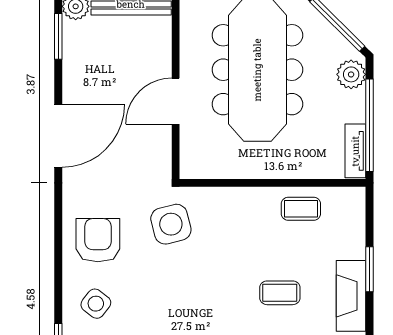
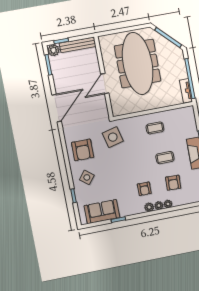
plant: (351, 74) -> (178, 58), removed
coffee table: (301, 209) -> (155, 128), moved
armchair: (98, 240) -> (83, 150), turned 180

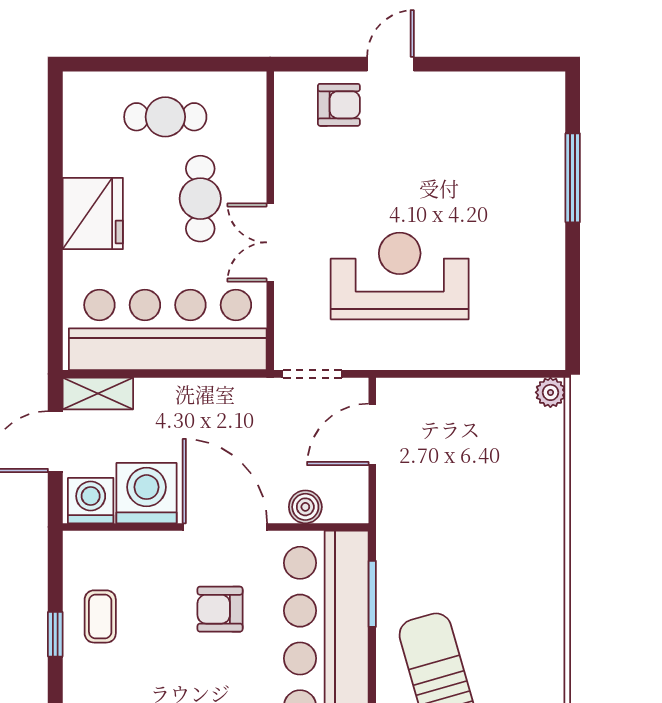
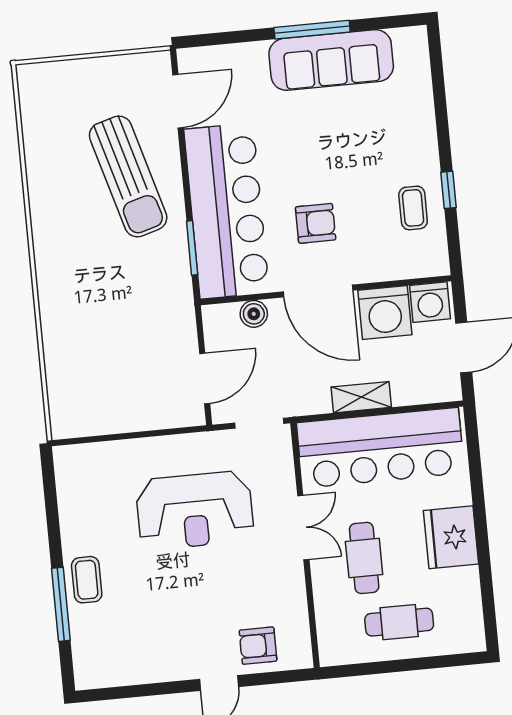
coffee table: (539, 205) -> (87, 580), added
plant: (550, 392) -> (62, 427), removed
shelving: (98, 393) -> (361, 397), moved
-*-
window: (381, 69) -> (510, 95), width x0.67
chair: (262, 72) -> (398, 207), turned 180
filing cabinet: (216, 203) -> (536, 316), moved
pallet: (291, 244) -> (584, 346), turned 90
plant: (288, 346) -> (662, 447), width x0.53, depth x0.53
-*-
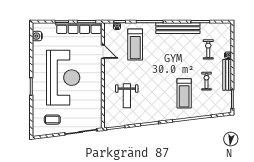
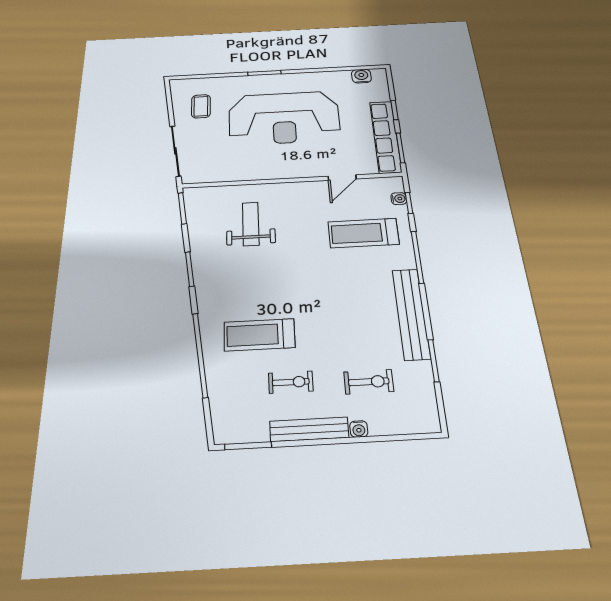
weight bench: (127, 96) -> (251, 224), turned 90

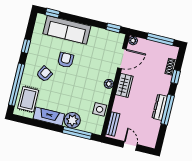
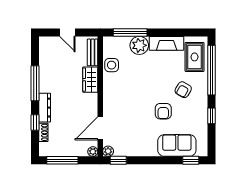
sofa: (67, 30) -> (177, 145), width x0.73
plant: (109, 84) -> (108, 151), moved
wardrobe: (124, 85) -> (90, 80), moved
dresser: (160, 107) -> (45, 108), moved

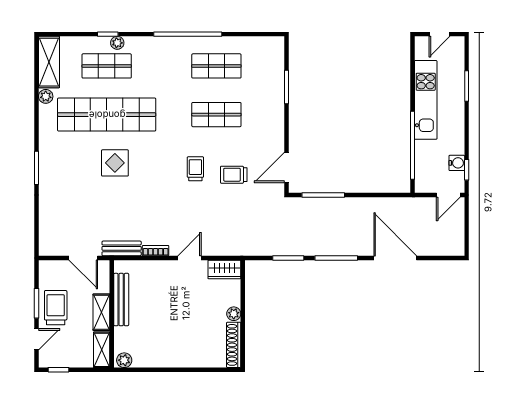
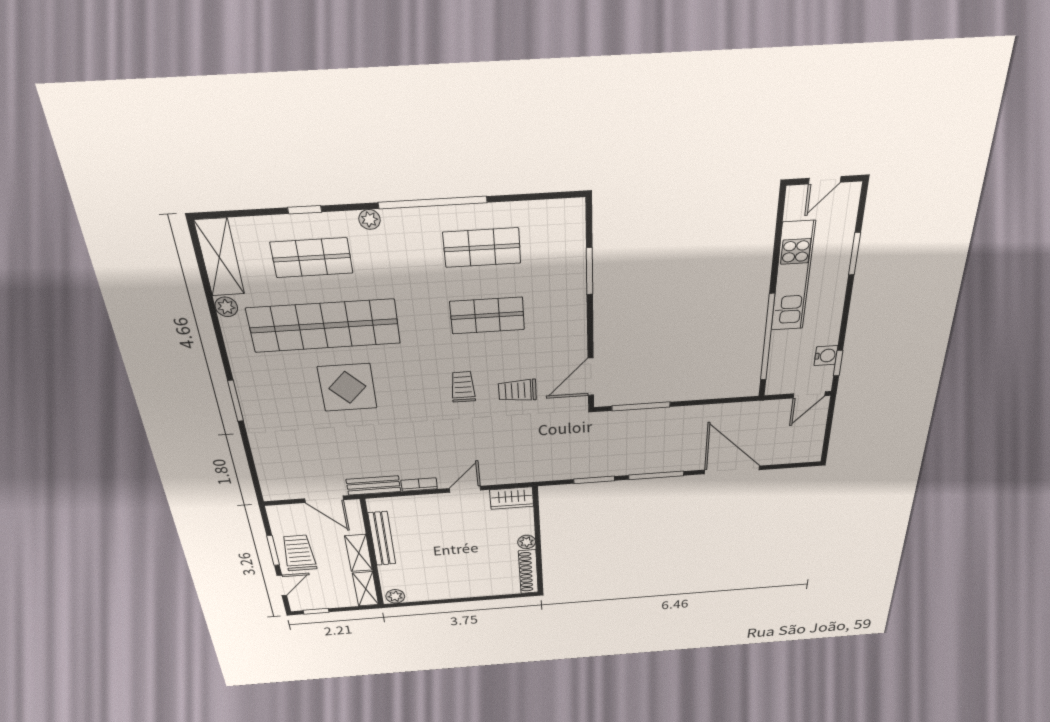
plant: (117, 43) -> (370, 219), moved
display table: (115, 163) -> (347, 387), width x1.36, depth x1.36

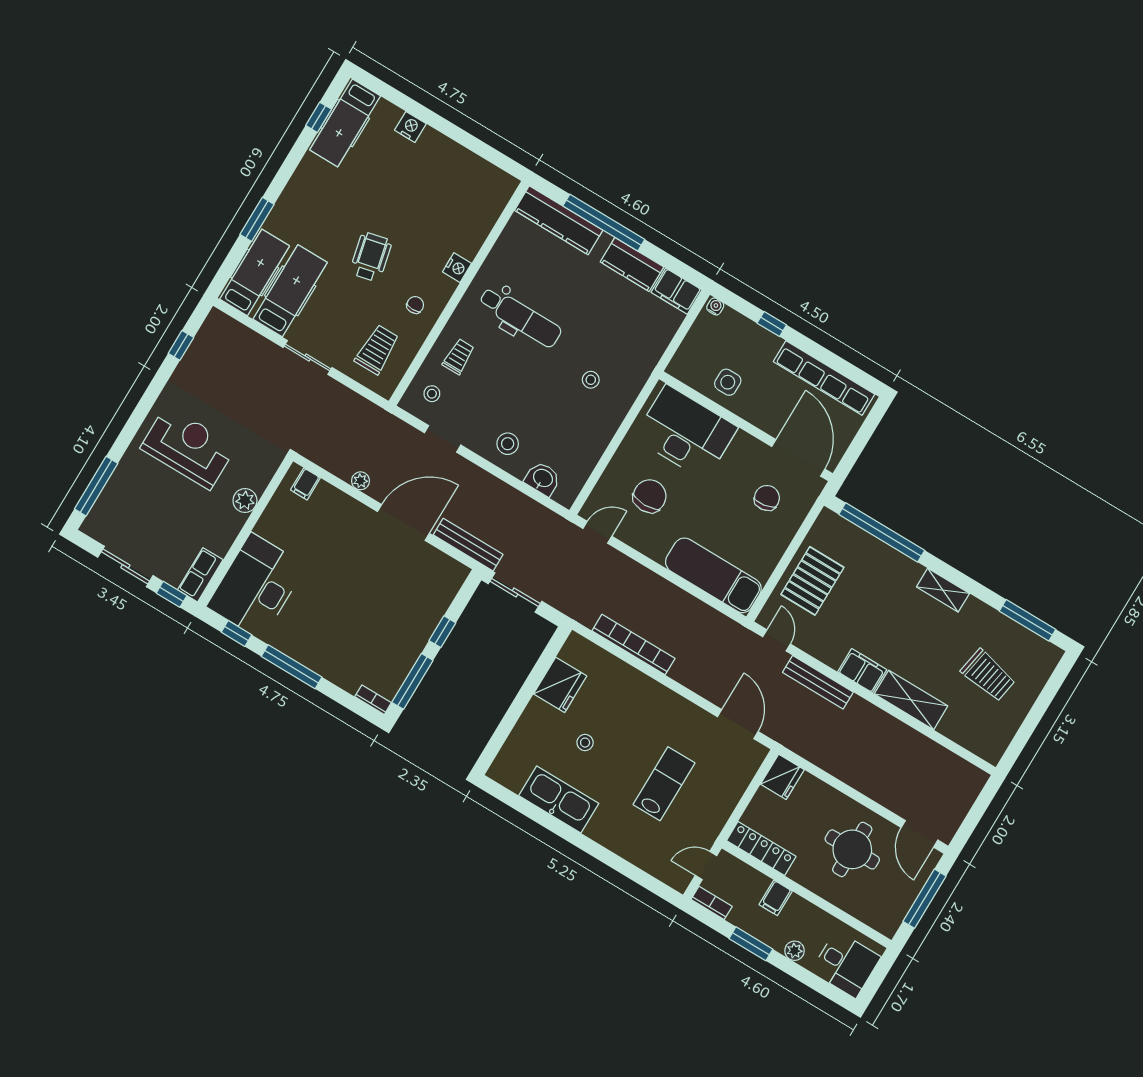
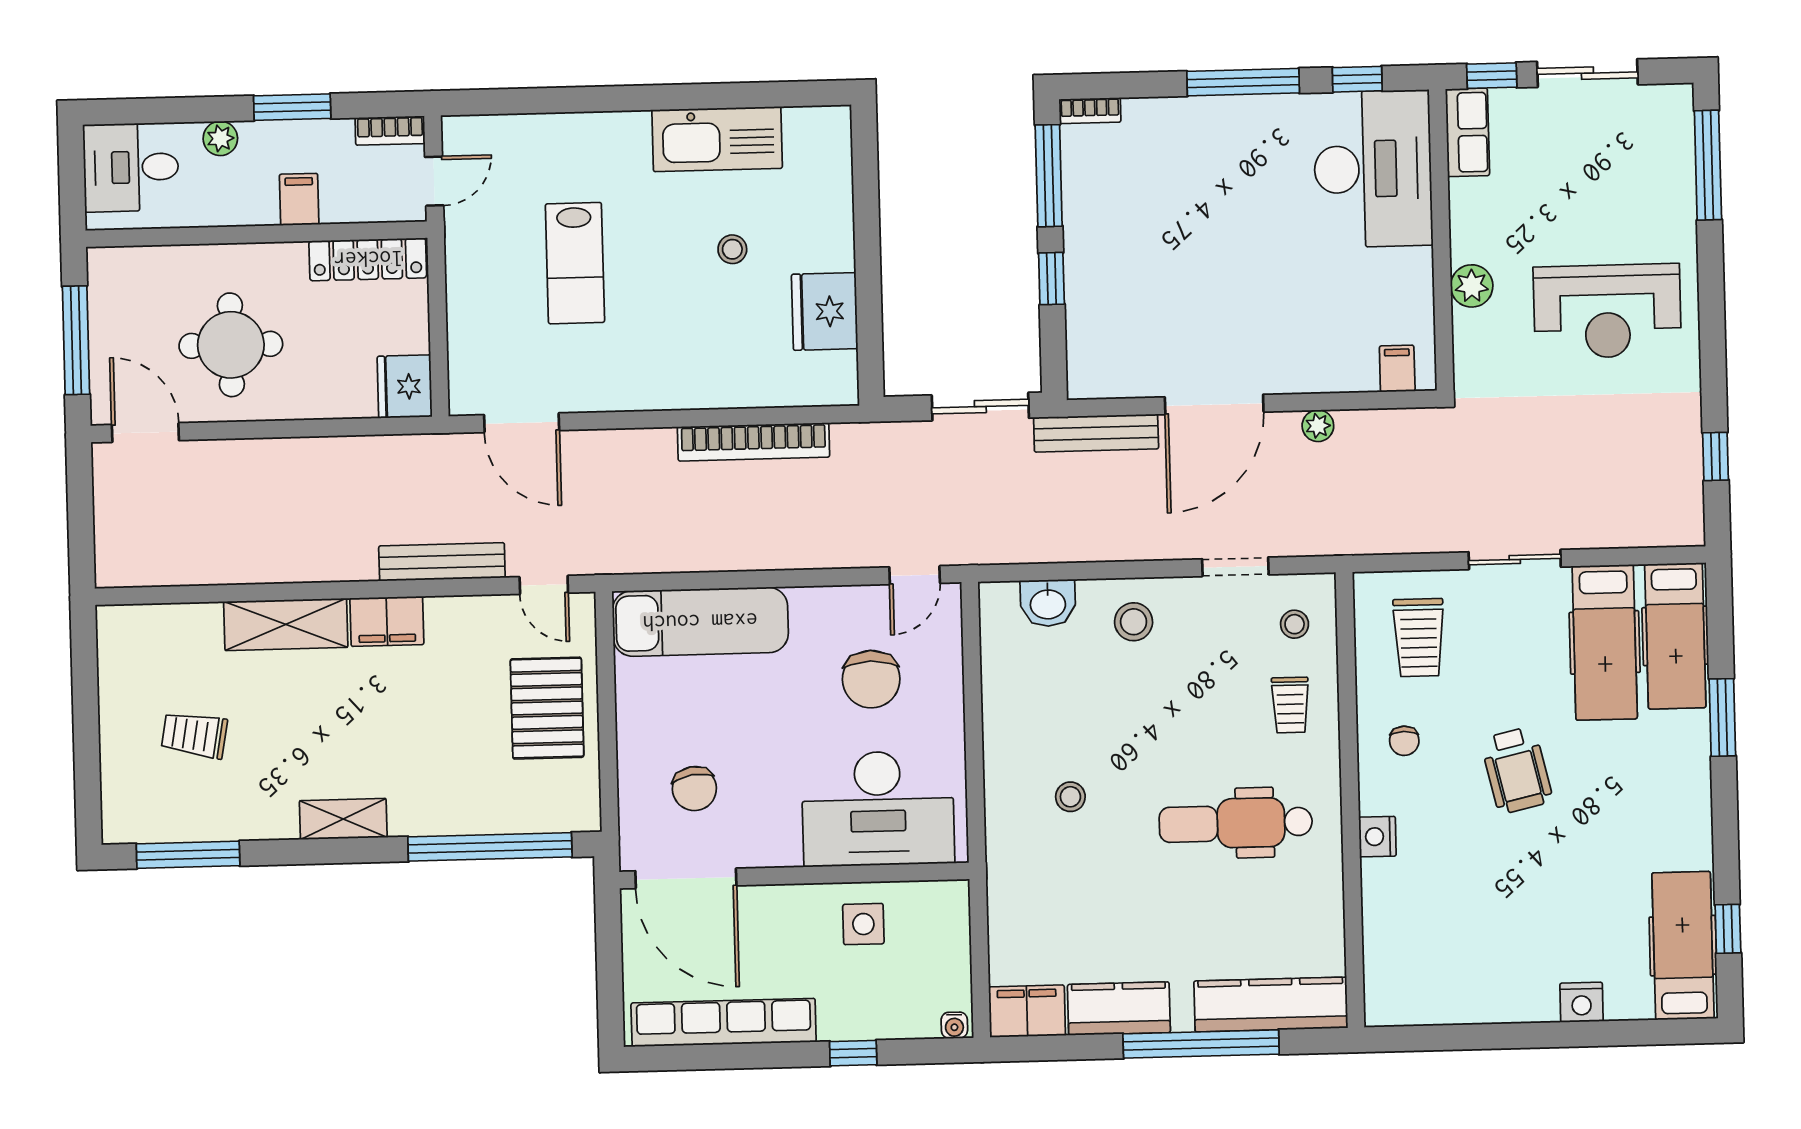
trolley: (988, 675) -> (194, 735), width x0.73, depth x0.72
-*-
▸ **About this task**
Copy the records above exactly, beginning at the line that contains "plant: (550, 392) -> (62, 427), removed" and stopping after the line that contains "shelving: (98, 393) -> (361, 397), moved".

▸ **Output of the task**
plant: (550, 392) -> (62, 427), removed
shelving: (98, 393) -> (361, 397), moved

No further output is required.